Detected change data:
▼
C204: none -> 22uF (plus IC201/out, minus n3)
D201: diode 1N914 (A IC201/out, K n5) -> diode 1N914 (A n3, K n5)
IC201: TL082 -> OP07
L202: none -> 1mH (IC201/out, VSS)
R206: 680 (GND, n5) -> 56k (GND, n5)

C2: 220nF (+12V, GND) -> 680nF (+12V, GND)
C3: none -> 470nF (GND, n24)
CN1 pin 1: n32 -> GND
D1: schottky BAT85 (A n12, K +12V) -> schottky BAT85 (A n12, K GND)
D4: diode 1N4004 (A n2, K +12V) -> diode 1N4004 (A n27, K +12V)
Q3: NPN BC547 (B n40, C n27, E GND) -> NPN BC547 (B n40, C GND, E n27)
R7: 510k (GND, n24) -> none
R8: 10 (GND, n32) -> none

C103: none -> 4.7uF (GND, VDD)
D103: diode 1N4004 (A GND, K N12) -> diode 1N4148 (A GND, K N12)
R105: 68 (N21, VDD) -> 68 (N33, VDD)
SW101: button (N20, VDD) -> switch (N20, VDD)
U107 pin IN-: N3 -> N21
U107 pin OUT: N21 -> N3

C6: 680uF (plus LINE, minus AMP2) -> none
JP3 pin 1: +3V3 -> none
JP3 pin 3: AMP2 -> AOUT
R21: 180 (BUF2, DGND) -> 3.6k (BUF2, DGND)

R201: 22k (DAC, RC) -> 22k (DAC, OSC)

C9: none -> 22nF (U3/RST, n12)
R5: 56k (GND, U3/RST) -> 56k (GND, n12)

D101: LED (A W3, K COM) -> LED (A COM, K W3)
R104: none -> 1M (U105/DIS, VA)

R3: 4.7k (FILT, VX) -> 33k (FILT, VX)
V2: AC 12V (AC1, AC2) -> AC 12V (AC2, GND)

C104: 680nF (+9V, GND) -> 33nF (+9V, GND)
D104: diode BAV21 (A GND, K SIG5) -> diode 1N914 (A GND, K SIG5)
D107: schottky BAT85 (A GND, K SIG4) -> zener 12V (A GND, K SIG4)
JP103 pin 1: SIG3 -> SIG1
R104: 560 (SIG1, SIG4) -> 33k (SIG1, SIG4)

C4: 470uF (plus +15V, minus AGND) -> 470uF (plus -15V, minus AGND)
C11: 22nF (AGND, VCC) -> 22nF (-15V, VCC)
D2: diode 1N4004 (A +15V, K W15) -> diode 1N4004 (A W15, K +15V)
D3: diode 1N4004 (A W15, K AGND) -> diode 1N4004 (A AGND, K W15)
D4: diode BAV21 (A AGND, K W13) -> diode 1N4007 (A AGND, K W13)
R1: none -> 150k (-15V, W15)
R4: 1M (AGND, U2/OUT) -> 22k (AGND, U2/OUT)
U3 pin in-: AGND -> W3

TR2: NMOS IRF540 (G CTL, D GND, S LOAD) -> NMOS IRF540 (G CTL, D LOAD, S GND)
▲
● Description of the task:
All the lines above must appear again in the answer, word for word.

● Solution for this task:
C204: none -> 22uF (plus IC201/out, minus n3)
D201: diode 1N914 (A IC201/out, K n5) -> diode 1N914 (A n3, K n5)
IC201: TL082 -> OP07
L202: none -> 1mH (IC201/out, VSS)
R206: 680 (GND, n5) -> 56k (GND, n5)

C2: 220nF (+12V, GND) -> 680nF (+12V, GND)
C3: none -> 470nF (GND, n24)
CN1 pin 1: n32 -> GND
D1: schottky BAT85 (A n12, K +12V) -> schottky BAT85 (A n12, K GND)
D4: diode 1N4004 (A n2, K +12V) -> diode 1N4004 (A n27, K +12V)
Q3: NPN BC547 (B n40, C n27, E GND) -> NPN BC547 (B n40, C GND, E n27)
R7: 510k (GND, n24) -> none
R8: 10 (GND, n32) -> none

C103: none -> 4.7uF (GND, VDD)
D103: diode 1N4004 (A GND, K N12) -> diode 1N4148 (A GND, K N12)
R105: 68 (N21, VDD) -> 68 (N33, VDD)
SW101: button (N20, VDD) -> switch (N20, VDD)
U107 pin IN-: N3 -> N21
U107 pin OUT: N21 -> N3

C6: 680uF (plus LINE, minus AMP2) -> none
JP3 pin 1: +3V3 -> none
JP3 pin 3: AMP2 -> AOUT
R21: 180 (BUF2, DGND) -> 3.6k (BUF2, DGND)

R201: 22k (DAC, RC) -> 22k (DAC, OSC)

C9: none -> 22nF (U3/RST, n12)
R5: 56k (GND, U3/RST) -> 56k (GND, n12)

D101: LED (A W3, K COM) -> LED (A COM, K W3)
R104: none -> 1M (U105/DIS, VA)

R3: 4.7k (FILT, VX) -> 33k (FILT, VX)
V2: AC 12V (AC1, AC2) -> AC 12V (AC2, GND)

C104: 680nF (+9V, GND) -> 33nF (+9V, GND)
D104: diode BAV21 (A GND, K SIG5) -> diode 1N914 (A GND, K SIG5)
D107: schottky BAT85 (A GND, K SIG4) -> zener 12V (A GND, K SIG4)
JP103 pin 1: SIG3 -> SIG1
R104: 560 (SIG1, SIG4) -> 33k (SIG1, SIG4)

C4: 470uF (plus +15V, minus AGND) -> 470uF (plus -15V, minus AGND)
C11: 22nF (AGND, VCC) -> 22nF (-15V, VCC)
D2: diode 1N4004 (A +15V, K W15) -> diode 1N4004 (A W15, K +15V)
D3: diode 1N4004 (A W15, K AGND) -> diode 1N4004 (A AGND, K W15)
D4: diode BAV21 (A AGND, K W13) -> diode 1N4007 (A AGND, K W13)
R1: none -> 150k (-15V, W15)
R4: 1M (AGND, U2/OUT) -> 22k (AGND, U2/OUT)
U3 pin in-: AGND -> W3

TR2: NMOS IRF540 (G CTL, D GND, S LOAD) -> NMOS IRF540 (G CTL, D LOAD, S GND)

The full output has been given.